• _What is being asked_
Copy each line below that includes "cupcake".

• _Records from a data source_
:::::
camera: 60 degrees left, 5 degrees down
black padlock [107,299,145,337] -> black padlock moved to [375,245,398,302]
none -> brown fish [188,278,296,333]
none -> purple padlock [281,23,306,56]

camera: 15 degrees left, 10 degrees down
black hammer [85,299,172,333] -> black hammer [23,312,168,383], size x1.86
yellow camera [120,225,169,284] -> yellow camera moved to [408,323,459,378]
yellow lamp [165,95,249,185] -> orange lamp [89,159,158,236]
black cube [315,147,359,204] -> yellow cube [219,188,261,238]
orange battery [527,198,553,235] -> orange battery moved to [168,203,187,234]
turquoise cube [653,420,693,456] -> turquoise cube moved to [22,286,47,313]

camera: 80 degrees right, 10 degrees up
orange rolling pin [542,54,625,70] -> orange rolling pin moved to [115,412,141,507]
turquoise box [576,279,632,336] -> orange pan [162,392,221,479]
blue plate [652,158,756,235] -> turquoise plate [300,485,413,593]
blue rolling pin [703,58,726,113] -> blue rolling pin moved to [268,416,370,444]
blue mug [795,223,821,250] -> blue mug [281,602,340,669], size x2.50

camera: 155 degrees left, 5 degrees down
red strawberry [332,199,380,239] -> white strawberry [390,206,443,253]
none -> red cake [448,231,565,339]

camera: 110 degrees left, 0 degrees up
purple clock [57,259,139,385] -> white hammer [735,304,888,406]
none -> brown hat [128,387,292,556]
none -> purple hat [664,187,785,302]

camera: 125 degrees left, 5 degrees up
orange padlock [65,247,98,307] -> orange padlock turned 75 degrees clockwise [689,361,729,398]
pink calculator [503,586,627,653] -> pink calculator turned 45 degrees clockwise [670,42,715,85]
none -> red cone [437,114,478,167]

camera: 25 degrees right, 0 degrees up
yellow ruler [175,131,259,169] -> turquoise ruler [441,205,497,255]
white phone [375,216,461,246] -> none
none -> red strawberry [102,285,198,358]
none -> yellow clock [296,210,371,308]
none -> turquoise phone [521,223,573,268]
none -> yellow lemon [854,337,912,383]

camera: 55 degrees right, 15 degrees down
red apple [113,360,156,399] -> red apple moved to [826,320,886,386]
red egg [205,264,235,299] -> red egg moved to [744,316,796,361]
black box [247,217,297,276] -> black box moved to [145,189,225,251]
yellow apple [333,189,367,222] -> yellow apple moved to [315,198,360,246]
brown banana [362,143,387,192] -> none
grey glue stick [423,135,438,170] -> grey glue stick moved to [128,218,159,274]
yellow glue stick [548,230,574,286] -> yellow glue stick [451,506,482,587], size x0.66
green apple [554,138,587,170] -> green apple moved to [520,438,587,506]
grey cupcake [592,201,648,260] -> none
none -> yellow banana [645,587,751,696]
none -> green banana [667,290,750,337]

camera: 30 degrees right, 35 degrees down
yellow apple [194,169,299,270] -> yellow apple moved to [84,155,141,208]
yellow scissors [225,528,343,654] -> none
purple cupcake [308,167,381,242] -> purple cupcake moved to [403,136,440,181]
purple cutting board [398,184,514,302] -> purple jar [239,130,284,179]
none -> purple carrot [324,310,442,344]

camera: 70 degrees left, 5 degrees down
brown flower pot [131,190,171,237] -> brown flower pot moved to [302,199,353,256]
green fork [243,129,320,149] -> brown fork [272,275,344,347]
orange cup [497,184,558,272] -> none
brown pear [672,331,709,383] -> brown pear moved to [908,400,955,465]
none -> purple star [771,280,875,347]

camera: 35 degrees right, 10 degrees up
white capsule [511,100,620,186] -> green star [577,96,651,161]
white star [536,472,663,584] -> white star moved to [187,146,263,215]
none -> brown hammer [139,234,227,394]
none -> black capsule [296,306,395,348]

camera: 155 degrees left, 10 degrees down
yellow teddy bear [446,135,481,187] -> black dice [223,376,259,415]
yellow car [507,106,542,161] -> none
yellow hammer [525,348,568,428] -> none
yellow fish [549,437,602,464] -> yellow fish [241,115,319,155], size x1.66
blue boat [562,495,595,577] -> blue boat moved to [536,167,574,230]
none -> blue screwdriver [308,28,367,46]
:::::
• _Reply to the task_
grey cupcake [592,201,648,260] -> none
purple cupcake [308,167,381,242] -> purple cupcake moved to [403,136,440,181]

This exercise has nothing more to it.